(Data supplied)
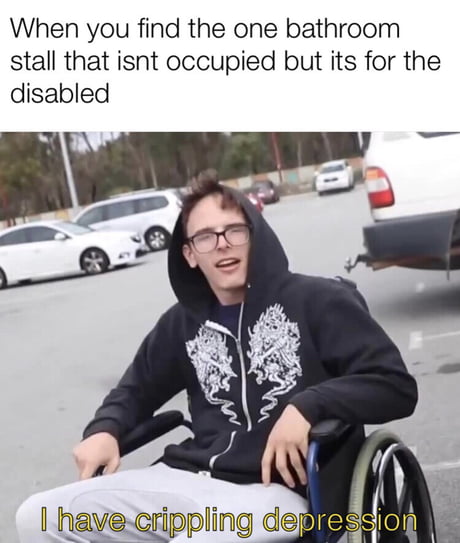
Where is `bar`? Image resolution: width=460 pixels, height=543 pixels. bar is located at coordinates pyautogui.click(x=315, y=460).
* * *
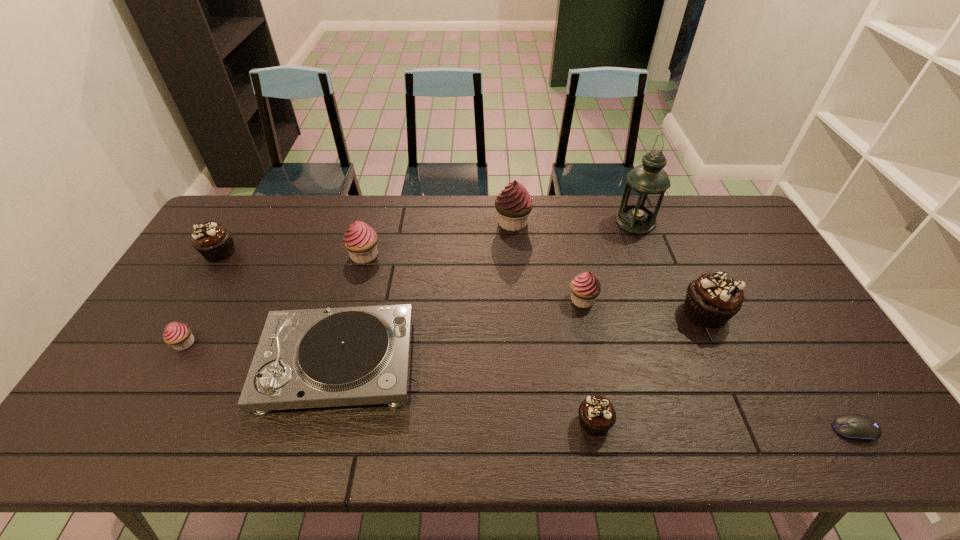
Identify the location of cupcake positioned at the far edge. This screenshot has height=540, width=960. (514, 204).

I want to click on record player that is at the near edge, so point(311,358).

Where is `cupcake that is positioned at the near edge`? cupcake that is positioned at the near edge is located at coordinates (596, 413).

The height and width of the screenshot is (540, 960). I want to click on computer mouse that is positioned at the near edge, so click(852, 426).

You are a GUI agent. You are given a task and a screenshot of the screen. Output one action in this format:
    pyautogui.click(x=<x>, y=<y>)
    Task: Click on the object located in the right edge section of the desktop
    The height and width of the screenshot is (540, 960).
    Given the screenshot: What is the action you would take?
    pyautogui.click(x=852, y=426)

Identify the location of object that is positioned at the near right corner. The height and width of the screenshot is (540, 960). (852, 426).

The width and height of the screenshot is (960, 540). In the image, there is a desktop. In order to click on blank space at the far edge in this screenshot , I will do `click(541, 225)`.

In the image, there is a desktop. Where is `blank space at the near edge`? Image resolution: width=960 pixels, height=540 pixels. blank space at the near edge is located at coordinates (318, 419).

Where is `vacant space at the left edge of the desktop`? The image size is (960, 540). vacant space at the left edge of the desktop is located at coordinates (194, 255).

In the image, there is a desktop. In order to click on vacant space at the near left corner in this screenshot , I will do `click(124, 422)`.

(Exercise objective)
Print the lines of the records above from the line containing "Identify the location of object" through the line containing "The width and", copying them word for word with nothing changed.

(Result for this task)
Identify the location of object that is positioned at the near right corner. The height and width of the screenshot is (540, 960). (852, 426).

The width and height of the screenshot is (960, 540). In the image, there is a desktop. In order to click on blank space at the far edge in this screenshot , I will do `click(541, 225)`.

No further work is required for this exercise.